**TASK TO COMPLETE:** Show each line of the material below that contains the word "major".

[Extracted data entries]
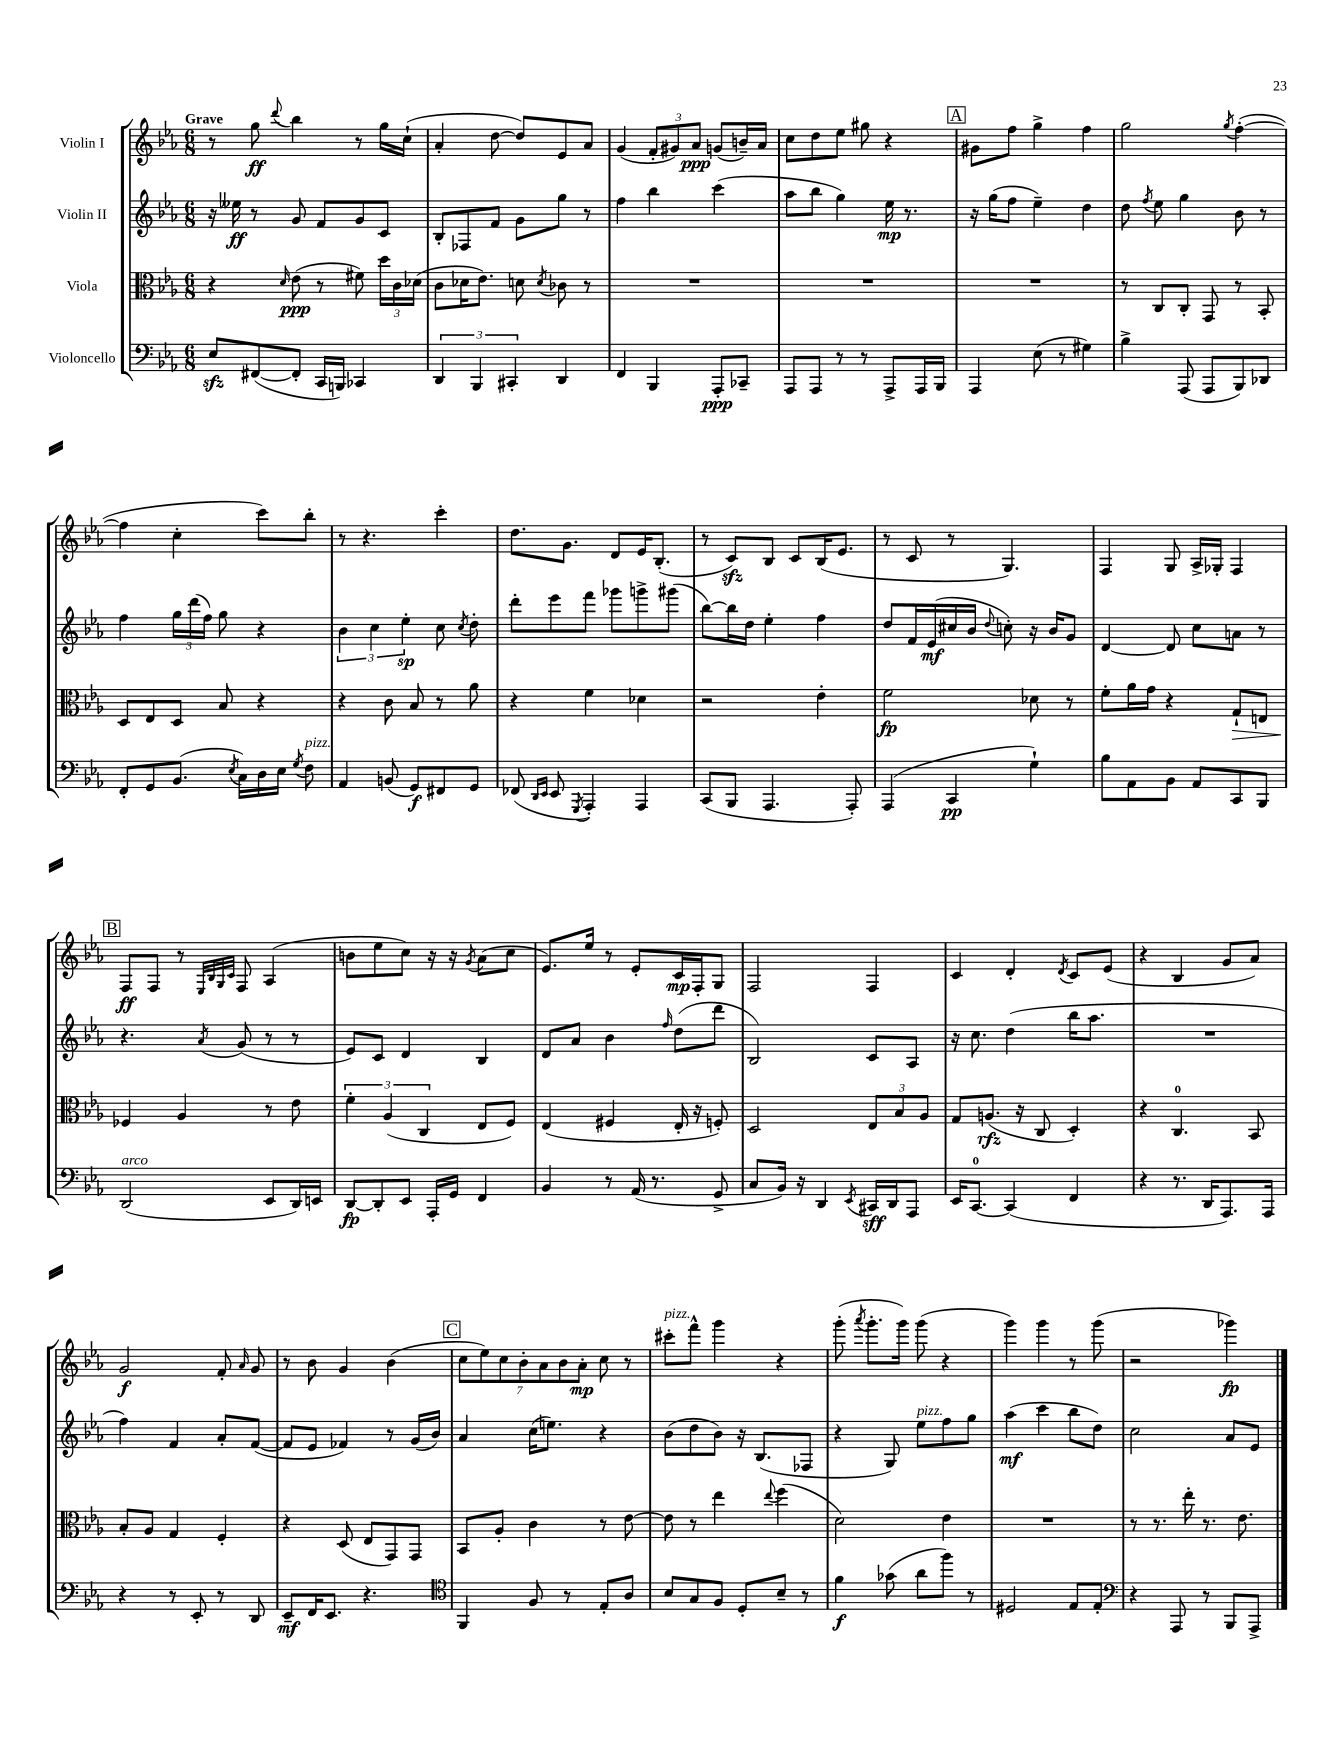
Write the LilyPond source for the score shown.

<<
\new StaffGroup <<
\new Staff = "s0" \with { instrumentName = "Violin I" } {
    \clef treble \key ees \major \numericTimeSignature \time 6/8 \tempo "Grave"
    \autoBeamOff r8 g''8\ff \appoggiatura { d'''8 } bes''4 r8 g''16[ c''16]-!( |
    aes'4-. d''8~ d''8[) ees'8 aes'8] |
    g'4( \tuplet 3/2 { f'8[-. gis'8) aes'8]\ppp } g'8[( b'16--) aes'16] |
    c''8[ d''8 ees''8] gis''8 r4 |
    \mark \markup { \box "A" } gis'8[ f''8] g''4-> f''4 |
    g''2 \acciaccatura { g''8 } f''4~-.( |
    f''4 c''4-. c'''8[) bes''8]-. |
    r8 r4. c'''4-. |
    d''8.[ g'8.] d'8[ ees'16 bes8.]-.( |
    r8 c'8[\sfz) bes8] c'8[ bes16( ees'8.] |
    r8 c'8 r8 g4.) |
    f4 g8 aes16[-> ges16]-. f4 |
    \mark \markup { \box "B" } f8[\ff f8] r8 \grace { ees32[ bes32 g32 c'32] } f8 aes4( |
    b'8[ ees''8 c''8]) r16 r16 \acciaccatura { g'8 } aes'8[( c''8] |
    ees'8.[) ees''16] r8 ees'8[-. c'16\mp f16-. g8] |
    f2 f4 |
    c'4 d'4-. \acciaccatura { d'8 } c'8[ ees'8]( |
    r4 bes4 g'8[ aes'8]) |
    g'2\f f'8-. \grace { aes'16 } g'8 |
    r8 bes'8 g'4 bes'4( |
    \mark \markup { \box "C" } \tuplet 7/4 { c''8[ ees''8) c''8 bes'8-. aes'8 bes'8 aes'8]-.\mp } c''8 r8 |
    cis'''8[-.^\markup { \italic "pizz." } f'''8]-^ g'''4 r4 |
    g'''8-.( \acciaccatura { aes'''8 } g'''8.[-. g'''16]) g'''8( r4 |
    g'''4) g'''4 r8 g'''8( |
    r2 ges'''4\fp) \bar "|." |
}
\new Staff = "s1" \with { instrumentName = "Violin II" } {
    \clef treble \key ees \major \numericTimeSignature \time 6/8
    \autoBeamOff r16 eeses''16\ff r8 g'8 f'8[ g'8 c'8] |
    bes8[-. fes8 f'8] g'8[ g''8] r8 |
    f''4 bes''4 c'''4( |
    aes''8[ bes''8] g''4) ees''16\mp r8. |
    \mark \markup { \box "A" } r16 g''16[( f''8] ees''4--) d''4 |
    d''8 \acciaccatura { f''8 } ees''8 g''4 bes'8 r8 |
    f''4 \tuplet 3/2 { g''16[ d'''16( f''16]) } g''8 r4 |
    \tuplet 3/2 { bes'4 c''4 ees''4-.\sp } c''8 \acciaccatura { c''8 } d''8-. |
    d'''8[-. ees'''8 f'''8] ges'''8[ g'''8-> gis'''8]( |
    bes''8[~) bes''16 d''16] ees''4-. f''4 |
    d''8[ f'16 ees'16\mf( cis''16 bes'16] \appoggiatura { d''8 } c''8-.) r16 bes'16[ g'8] |
    d'4~ d'8 c''8[ a'8] r8 |
    \mark \markup { \box "B" } r4. \acciaccatura { aes'8 } g'8( r8 r8 |
    ees'8[) c'8] d'4 bes4 |
    d'8[ aes'8] bes'4 \grace { f''16 } d''8[( d'''8] |
    bes2) c'8[ aes8] |
    r16 c''8. d''4( bes''16[ aes''8.] |
    R2. |
    f''4) f'4 aes'8[-. f'8]~( |
    f'8[ ees'8] fes'4) r8 g'16[( bes'16]) |
    \mark \markup { \box "C" } aes'4 c''16[( e''8.]) r4 |
    bes'8[( d''8 bes'8]) r16 bes8.[( fes8] |
    r4 g8) ees''8[^\markup { \italic "pizz." } f''8 g''8] |
    aes''4\mf( c'''4 bes''8[ d''8]) |
    c''2 aes'8[ ees'8] \bar "|." |
}
\new Staff = "s2" \with { instrumentName = "Viola" } {
    \clef alto \key ees \major \numericTimeSignature \time 6/8
    \autoBeamOff r4 \grace { d'16 } ees'8\ppp( r8 fis'8) \tuplet 3/2 { d''16[ c'16 des'16]( } |
    c'8[ des'16 ees'8.]) d'8 \acciaccatura { d'8 } ces'8 r8 |
    R2. |
    R2. |
    \mark \markup { \box "A" } R2. |
    r8 c8[ c8]-. g,8 r8 bes,8-. |
    d8[ ees8 d8] bes8 r4 |
    r4 c'8 bes8 r8 aes'8 |
    r4 f'4 des'4 |
    r2 ees'4-. |
    f'2\fp des'8 r8 |
    f'8[-. aes'16 g'16] r4 g8[-!\> e8] |
    \mark \markup { \box "B" } fes4\! aes4 r8 ees'8 |
    \tuplet 3/2 { f'4-. aes4( c4 } ees8[ f8]) |
    ees4( fis4 ees16-. r16 f8-.) |
    d2 \tuplet 3/2 { ees8[ bes8 aes8] } |
    g8[ a8.]\rfz( r16 c8 d4-.) |
    r4 c4.-0 bes,8 |
    bes8[-. aes8] g4 f4-. |
    r4 d8( ees8[ g,8) g,8] |
    \mark \markup { \box "C" } bes,8[ aes8]-. c'4 r8 ees'8~ |
    ees'8 r8 ees''4 \appoggiatura { ees''8 } f''4( |
    d'2) ees'4 |
    R2. |
    r8 r8. ees''16-. r8. ees'8. \bar "|." |
}
\new Staff = "s3" \with { instrumentName = "Violoncello" } {
    \clef bass \key ees \major \numericTimeSignature \time 6/8
    \autoBeamOff ees8[\sfz fis,8~( fis,8]-. c,16[ b,,16]) ces,4 |
    \tuplet 3/2 { d,4 bes,,4 cis,4-. } d,4 |
    f,4 bes,,4 aes,,8[-.\ppp ces,8]-- |
    aes,,8[ aes,,8] r8 r8 aes,,8[-> aes,,16 bes,,16] |
    \mark \markup { \box "A" } aes,,4 ees8( r8 gis4) |
    bes4-> aes,,8( aes,,8[ bes,,8) des,8] |
    f,8[-. g,8 bes,8.]( \acciaccatura { ees8 } c16[) d16 ees16] \acciaccatura { g8 } f8^\markup { \italic "pizz." } |
    aes,4 b,8( g,8[\f) fis,8 g,8] |
    fes,8( \grace { d,16[ ees,16] } ees,8 \acciaccatura { g,,8 } aes,,4-.) aes,,4 |
    c,8[( bes,,8] aes,,4. aes,,8-.) |
    aes,,4( c,4\pp g4-!) |
    bes8[ aes,8 bes,8] aes,8[ c,8 bes,,8] |
    \mark \markup { \box "B" } d,2^\markup { \italic "arco" }( ees,8[ d,16) e,16] |
    d,8[~\fp d,8-. ees,8] aes,,16[-. g,16] f,4 |
    bes,4 r8 aes,16( r8. g,8-> |
    c8[ bes,16]) r16 d,4 \acciaccatura { ees,8 } cis,16[\sff d,16 aes,,8] |
    ees,16[ c,8.]-0~ c,4( f,4 |
    r4 r8. d,16[ aes,,8.) aes,,16] |
    r4 r8 ees,8-. r8 d,8 |
    ees,8[--\mf f,16 ees,8.] r4. |
    \mark \markup { \box "C" } \clef tenor f,4 f8 r8 ees8[-. aes8] |
    bes8[ g8 f8] d8[-. bes8]-- r8 |
    f'4\f ges'8( aes'8[ f''8]) r8 |
    dis2 ees8[ ees8]-. |
    \clef bass r4 aes,,8 r8 bes,,8[ aes,,8]-> \bar "|." |
}
>>
>>
\layout { \context { \Score \remove "Bar_number_engraver" } }
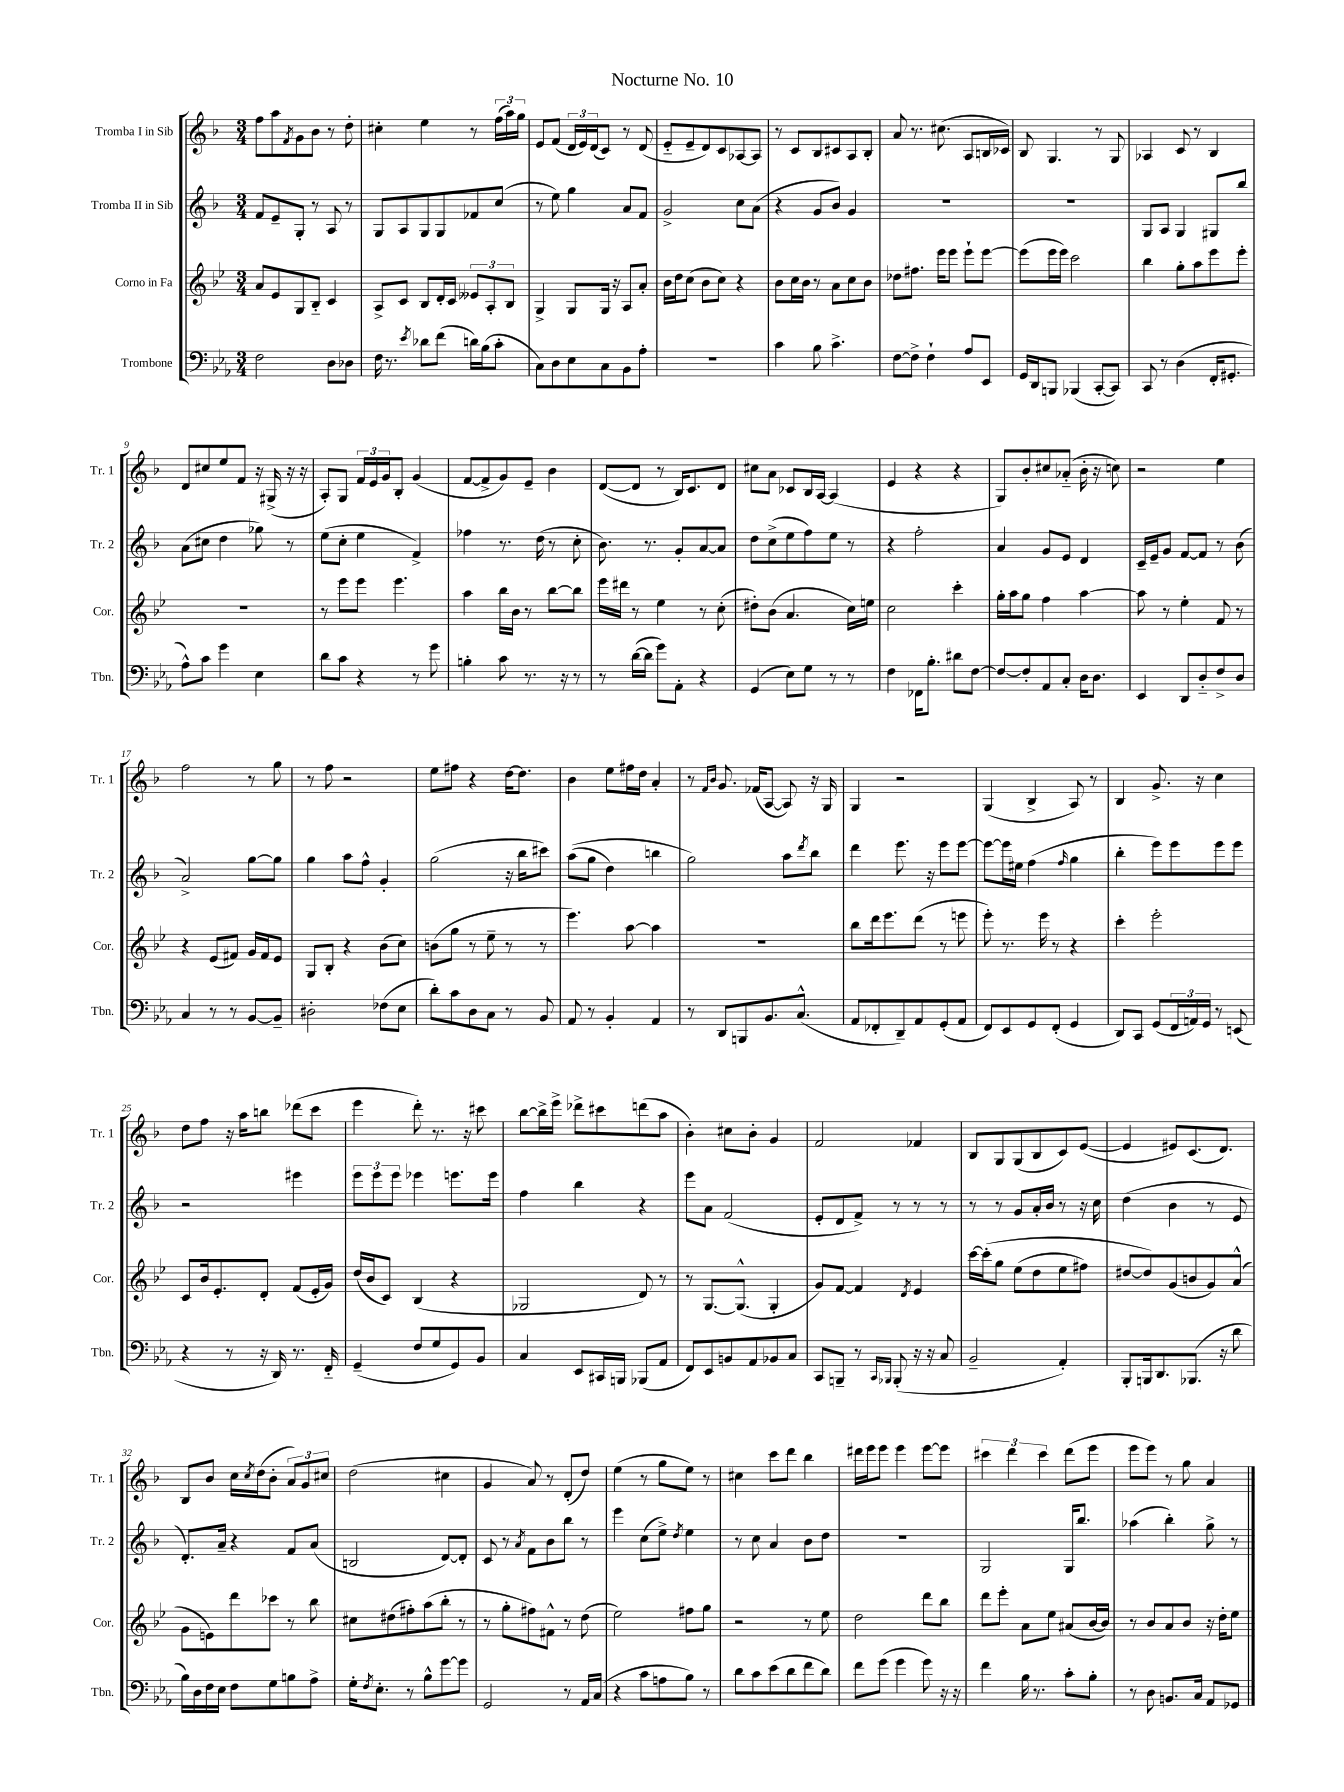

**REPLY:**
    \clef treble \key ees \major \numericTimeSignature \time 6/8 \tempo "Grave"
    \clef treble \key ees \major \numericTimeSignature \time 6/8
    \clef alto \key ees \major \numericTimeSignature \time 6/8
    \clef bass \key ees \major \numericTimeSignature \time 6/8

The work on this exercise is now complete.